» **Goal of the exercise**
The line holding "camera: 25 degrees left, 5 degrees down" is the last one to output; start at the first line of the data, keep every line in between exactly, and leave out pictures.

» **Provided data**
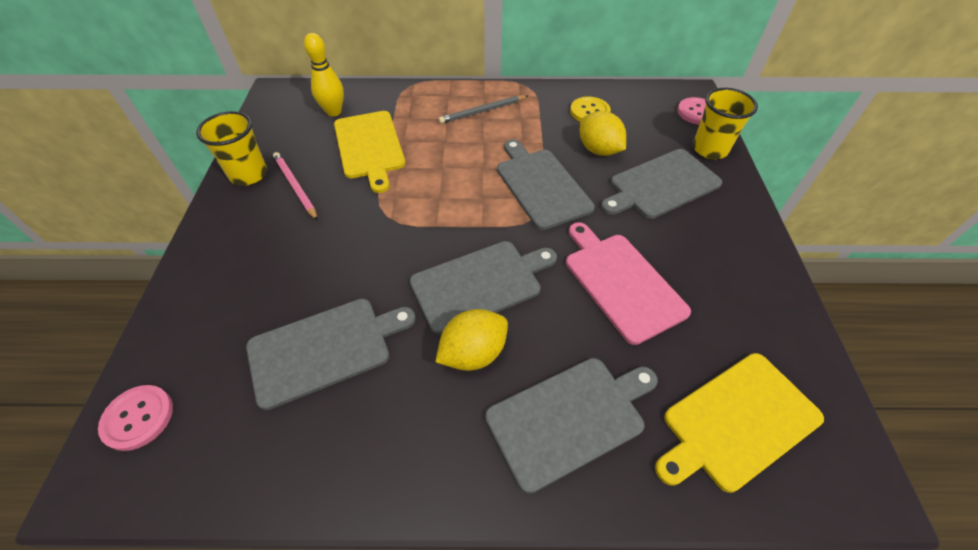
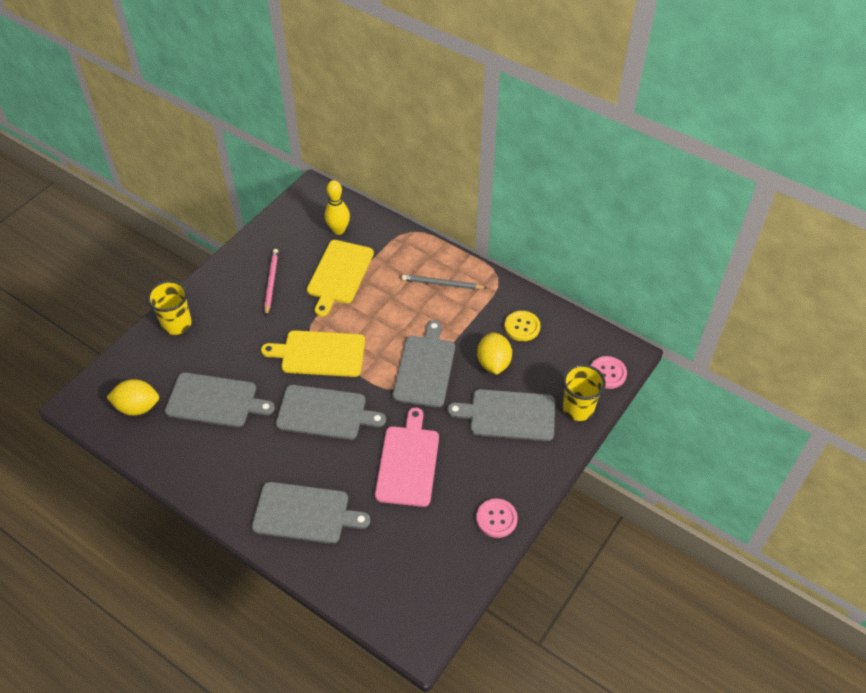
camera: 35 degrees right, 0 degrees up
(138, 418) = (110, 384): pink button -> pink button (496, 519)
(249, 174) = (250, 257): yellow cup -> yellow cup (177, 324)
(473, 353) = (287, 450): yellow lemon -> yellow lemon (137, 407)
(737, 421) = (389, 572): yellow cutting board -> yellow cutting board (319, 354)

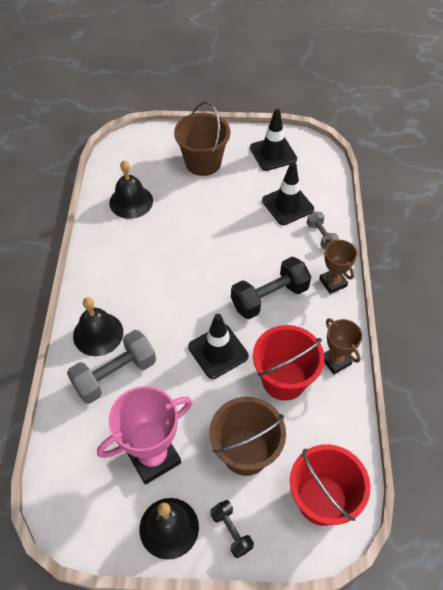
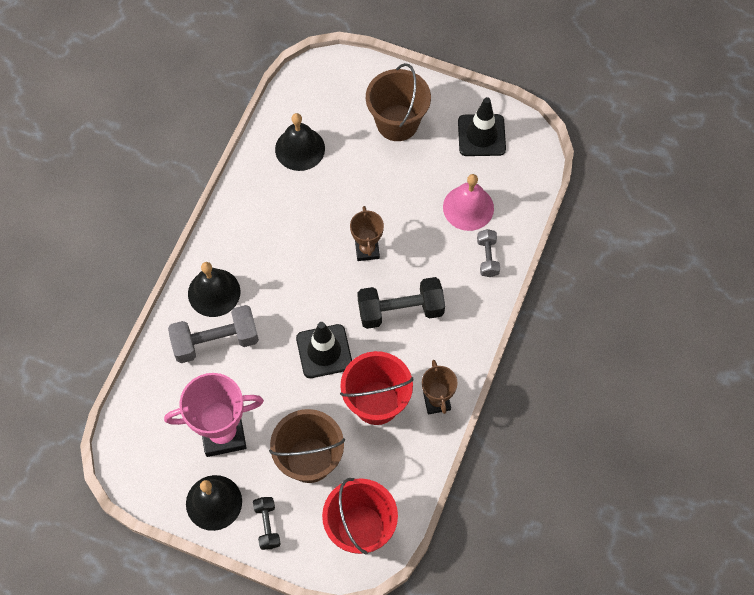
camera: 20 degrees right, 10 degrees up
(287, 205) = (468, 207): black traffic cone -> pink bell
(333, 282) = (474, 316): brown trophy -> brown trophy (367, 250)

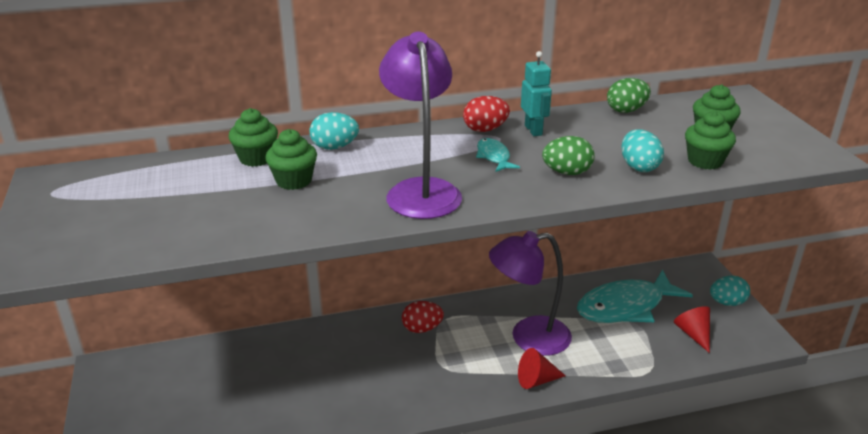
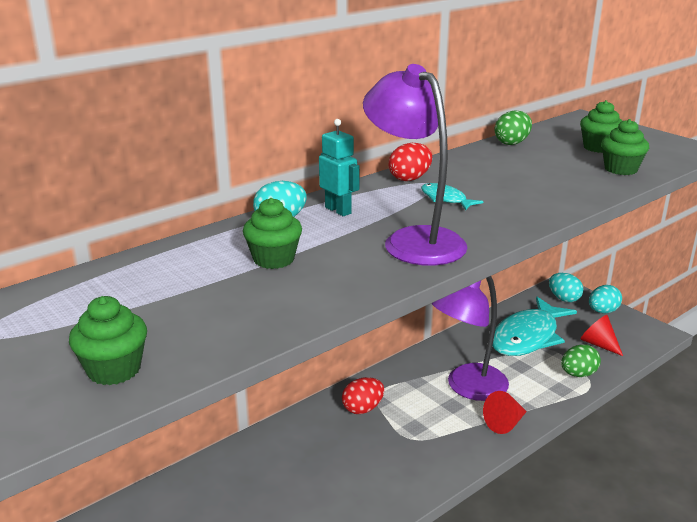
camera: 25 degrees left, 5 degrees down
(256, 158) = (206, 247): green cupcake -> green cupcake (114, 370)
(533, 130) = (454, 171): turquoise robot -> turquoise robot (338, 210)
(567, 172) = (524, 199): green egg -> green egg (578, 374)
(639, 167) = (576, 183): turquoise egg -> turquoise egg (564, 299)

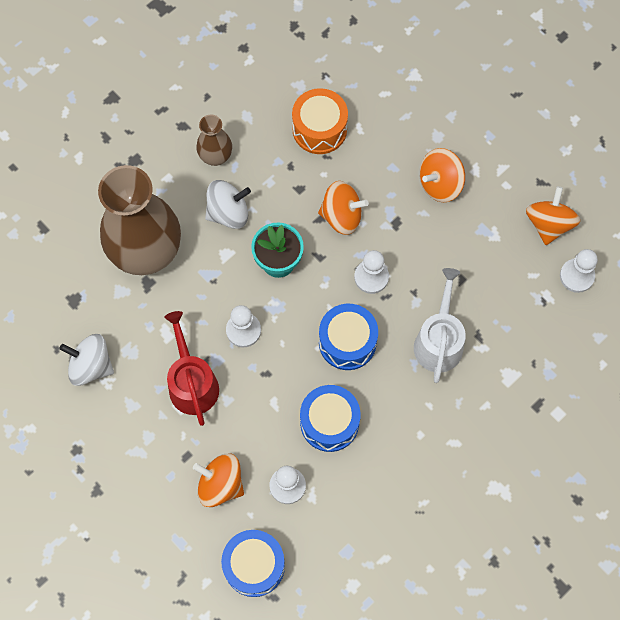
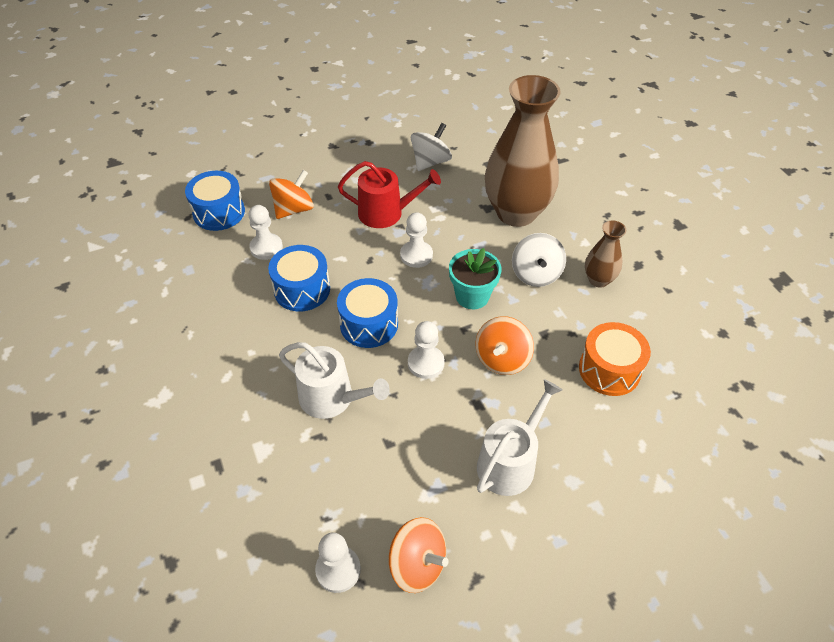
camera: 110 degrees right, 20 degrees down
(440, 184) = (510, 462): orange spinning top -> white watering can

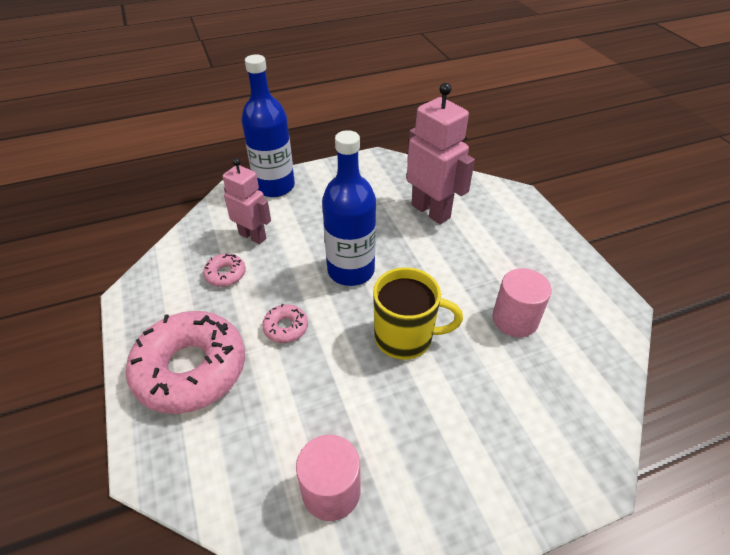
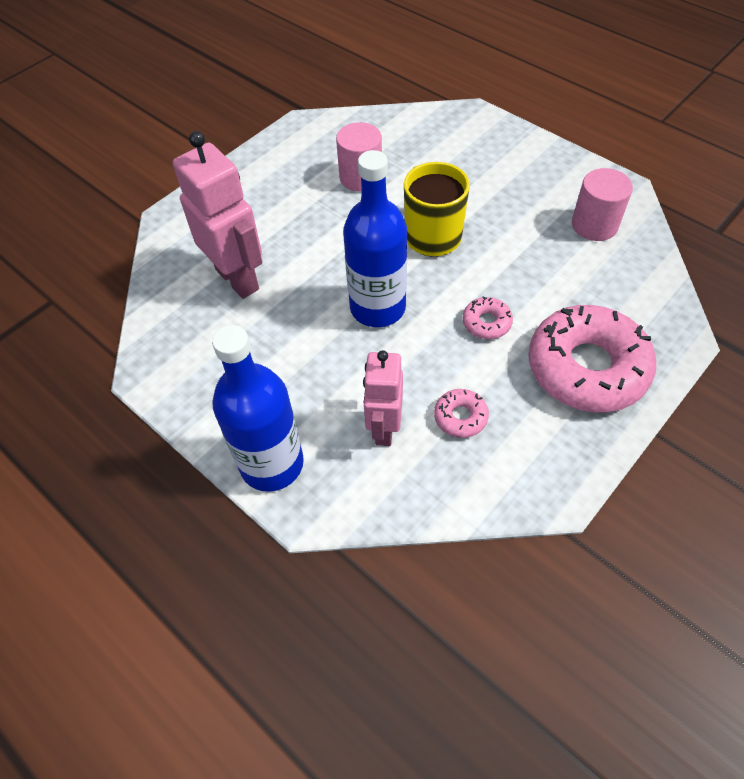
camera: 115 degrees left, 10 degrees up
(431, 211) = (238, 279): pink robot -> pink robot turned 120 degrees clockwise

» **Exercise response**
camera: 35 degrees right, 0 degrees up
(138, 418) = (110, 384): pink button -> pink button (496, 519)
(249, 174) = (250, 257): yellow cup -> yellow cup (177, 324)
(473, 353) = (287, 450): yellow lemon -> yellow lemon (137, 407)
(737, 421) = (389, 572): yellow cutting board -> yellow cutting board (319, 354)

camera: 20 degrees right, 10 degrees up
(287, 205) = (468, 207): black traffic cone -> pink bell
(333, 282) = (474, 316): brown trophy -> brown trophy (367, 250)

camera: 25 degrees left, 5 degrees down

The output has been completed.